## Instructions for the task
Would you set down every entry again, exactly as written?

## Data listing
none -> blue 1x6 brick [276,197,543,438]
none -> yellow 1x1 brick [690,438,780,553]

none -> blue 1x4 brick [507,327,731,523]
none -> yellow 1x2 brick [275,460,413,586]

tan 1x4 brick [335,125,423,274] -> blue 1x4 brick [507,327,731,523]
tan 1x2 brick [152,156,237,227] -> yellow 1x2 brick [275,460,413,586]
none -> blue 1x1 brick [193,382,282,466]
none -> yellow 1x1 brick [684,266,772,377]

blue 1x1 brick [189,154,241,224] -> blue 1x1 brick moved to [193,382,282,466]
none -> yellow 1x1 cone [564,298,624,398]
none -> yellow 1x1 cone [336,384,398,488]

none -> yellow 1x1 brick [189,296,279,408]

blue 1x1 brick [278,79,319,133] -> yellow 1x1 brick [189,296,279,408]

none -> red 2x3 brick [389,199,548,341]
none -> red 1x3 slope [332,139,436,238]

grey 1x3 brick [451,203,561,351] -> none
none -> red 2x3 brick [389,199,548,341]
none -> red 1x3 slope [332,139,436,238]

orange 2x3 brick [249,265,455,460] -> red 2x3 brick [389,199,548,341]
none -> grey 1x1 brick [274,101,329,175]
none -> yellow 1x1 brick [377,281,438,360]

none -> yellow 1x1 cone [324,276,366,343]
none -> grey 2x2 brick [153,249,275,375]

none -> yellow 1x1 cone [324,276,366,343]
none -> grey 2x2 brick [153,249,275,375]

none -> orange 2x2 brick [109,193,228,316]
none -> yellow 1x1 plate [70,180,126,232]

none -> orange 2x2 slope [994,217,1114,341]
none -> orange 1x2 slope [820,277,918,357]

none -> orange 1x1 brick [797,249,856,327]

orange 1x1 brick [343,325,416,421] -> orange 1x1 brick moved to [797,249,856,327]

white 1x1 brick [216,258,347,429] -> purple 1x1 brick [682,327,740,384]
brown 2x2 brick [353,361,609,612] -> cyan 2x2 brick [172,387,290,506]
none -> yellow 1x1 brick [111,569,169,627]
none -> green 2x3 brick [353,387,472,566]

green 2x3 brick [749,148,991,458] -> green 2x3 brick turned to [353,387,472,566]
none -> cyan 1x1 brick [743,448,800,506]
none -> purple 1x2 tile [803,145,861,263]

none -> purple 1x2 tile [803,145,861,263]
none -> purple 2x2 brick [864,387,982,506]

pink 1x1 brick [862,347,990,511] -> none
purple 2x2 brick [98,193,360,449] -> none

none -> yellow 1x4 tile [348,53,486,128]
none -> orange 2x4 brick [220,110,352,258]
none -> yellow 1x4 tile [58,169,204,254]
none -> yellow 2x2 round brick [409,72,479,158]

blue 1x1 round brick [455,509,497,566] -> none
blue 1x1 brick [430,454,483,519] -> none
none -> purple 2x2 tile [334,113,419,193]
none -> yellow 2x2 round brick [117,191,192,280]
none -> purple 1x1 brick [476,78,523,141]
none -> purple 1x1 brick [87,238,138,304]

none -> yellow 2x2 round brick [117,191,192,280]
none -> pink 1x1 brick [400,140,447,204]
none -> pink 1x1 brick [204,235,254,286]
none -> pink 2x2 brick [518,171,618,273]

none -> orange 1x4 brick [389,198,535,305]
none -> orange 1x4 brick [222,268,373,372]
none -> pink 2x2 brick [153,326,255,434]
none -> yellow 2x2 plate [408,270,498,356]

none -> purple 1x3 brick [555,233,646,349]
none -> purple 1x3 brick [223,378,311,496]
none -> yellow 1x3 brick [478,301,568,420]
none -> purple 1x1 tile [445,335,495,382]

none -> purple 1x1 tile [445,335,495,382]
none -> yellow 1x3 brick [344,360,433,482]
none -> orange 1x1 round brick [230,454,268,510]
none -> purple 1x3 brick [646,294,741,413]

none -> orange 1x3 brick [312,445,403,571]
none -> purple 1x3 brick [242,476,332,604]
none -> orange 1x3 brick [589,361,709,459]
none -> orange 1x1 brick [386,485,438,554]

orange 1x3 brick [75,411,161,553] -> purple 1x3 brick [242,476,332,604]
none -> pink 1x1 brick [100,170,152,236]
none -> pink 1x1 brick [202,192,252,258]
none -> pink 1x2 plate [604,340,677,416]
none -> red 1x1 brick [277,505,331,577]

## Solved problem
none -> blue 1x6 brick [276,197,543,438]
none -> yellow 1x1 brick [690,438,780,553]

none -> blue 1x4 brick [507,327,731,523]
none -> yellow 1x2 brick [275,460,413,586]

tan 1x4 brick [335,125,423,274] -> blue 1x4 brick [507,327,731,523]
tan 1x2 brick [152,156,237,227] -> yellow 1x2 brick [275,460,413,586]
none -> blue 1x1 brick [193,382,282,466]
none -> yellow 1x1 brick [684,266,772,377]

blue 1x1 brick [189,154,241,224] -> blue 1x1 brick moved to [193,382,282,466]
none -> yellow 1x1 cone [564,298,624,398]
none -> yellow 1x1 cone [336,384,398,488]

none -> yellow 1x1 brick [189,296,279,408]

blue 1x1 brick [278,79,319,133] -> yellow 1x1 brick [189,296,279,408]

none -> red 2x3 brick [389,199,548,341]
none -> red 1x3 slope [332,139,436,238]

grey 1x3 brick [451,203,561,351] -> none
none -> red 2x3 brick [389,199,548,341]
none -> red 1x3 slope [332,139,436,238]

orange 2x3 brick [249,265,455,460] -> red 2x3 brick [389,199,548,341]
none -> grey 1x1 brick [274,101,329,175]
none -> yellow 1x1 brick [377,281,438,360]

none -> yellow 1x1 cone [324,276,366,343]
none -> grey 2x2 brick [153,249,275,375]

none -> yellow 1x1 cone [324,276,366,343]
none -> grey 2x2 brick [153,249,275,375]

none -> orange 2x2 brick [109,193,228,316]
none -> yellow 1x1 plate [70,180,126,232]

none -> orange 2x2 slope [994,217,1114,341]
none -> orange 1x2 slope [820,277,918,357]

none -> orange 1x1 brick [797,249,856,327]

orange 1x1 brick [343,325,416,421] -> orange 1x1 brick moved to [797,249,856,327]

white 1x1 brick [216,258,347,429] -> purple 1x1 brick [682,327,740,384]
brown 2x2 brick [353,361,609,612] -> cyan 2x2 brick [172,387,290,506]
none -> yellow 1x1 brick [111,569,169,627]
none -> green 2x3 brick [353,387,472,566]

green 2x3 brick [749,148,991,458] -> green 2x3 brick turned to [353,387,472,566]
none -> cyan 1x1 brick [743,448,800,506]
none -> purple 1x2 tile [803,145,861,263]

none -> purple 1x2 tile [803,145,861,263]
none -> purple 2x2 brick [864,387,982,506]

pink 1x1 brick [862,347,990,511] -> none
purple 2x2 brick [98,193,360,449] -> none

none -> yellow 1x4 tile [348,53,486,128]
none -> orange 2x4 brick [220,110,352,258]
none -> yellow 1x4 tile [58,169,204,254]
none -> yellow 2x2 round brick [409,72,479,158]

blue 1x1 round brick [455,509,497,566] -> none
blue 1x1 brick [430,454,483,519] -> none
none -> purple 2x2 tile [334,113,419,193]
none -> yellow 2x2 round brick [117,191,192,280]
none -> purple 1x1 brick [476,78,523,141]
none -> purple 1x1 brick [87,238,138,304]

none -> yellow 2x2 round brick [117,191,192,280]
none -> pink 1x1 brick [400,140,447,204]
none -> pink 1x1 brick [204,235,254,286]
none -> pink 2x2 brick [518,171,618,273]

none -> orange 1x4 brick [389,198,535,305]
none -> orange 1x4 brick [222,268,373,372]
none -> pink 2x2 brick [153,326,255,434]
none -> yellow 2x2 plate [408,270,498,356]

none -> purple 1x3 brick [555,233,646,349]
none -> purple 1x3 brick [223,378,311,496]
none -> yellow 1x3 brick [478,301,568,420]
none -> purple 1x1 tile [445,335,495,382]

none -> purple 1x1 tile [445,335,495,382]
none -> yellow 1x3 brick [344,360,433,482]
none -> orange 1x1 round brick [230,454,268,510]
none -> purple 1x3 brick [646,294,741,413]

none -> orange 1x3 brick [312,445,403,571]
none -> purple 1x3 brick [242,476,332,604]
none -> orange 1x3 brick [589,361,709,459]
none -> orange 1x1 brick [386,485,438,554]

orange 1x3 brick [75,411,161,553] -> purple 1x3 brick [242,476,332,604]
none -> pink 1x1 brick [100,170,152,236]
none -> pink 1x1 brick [202,192,252,258]
none -> pink 1x2 plate [604,340,677,416]
none -> red 1x1 brick [277,505,331,577]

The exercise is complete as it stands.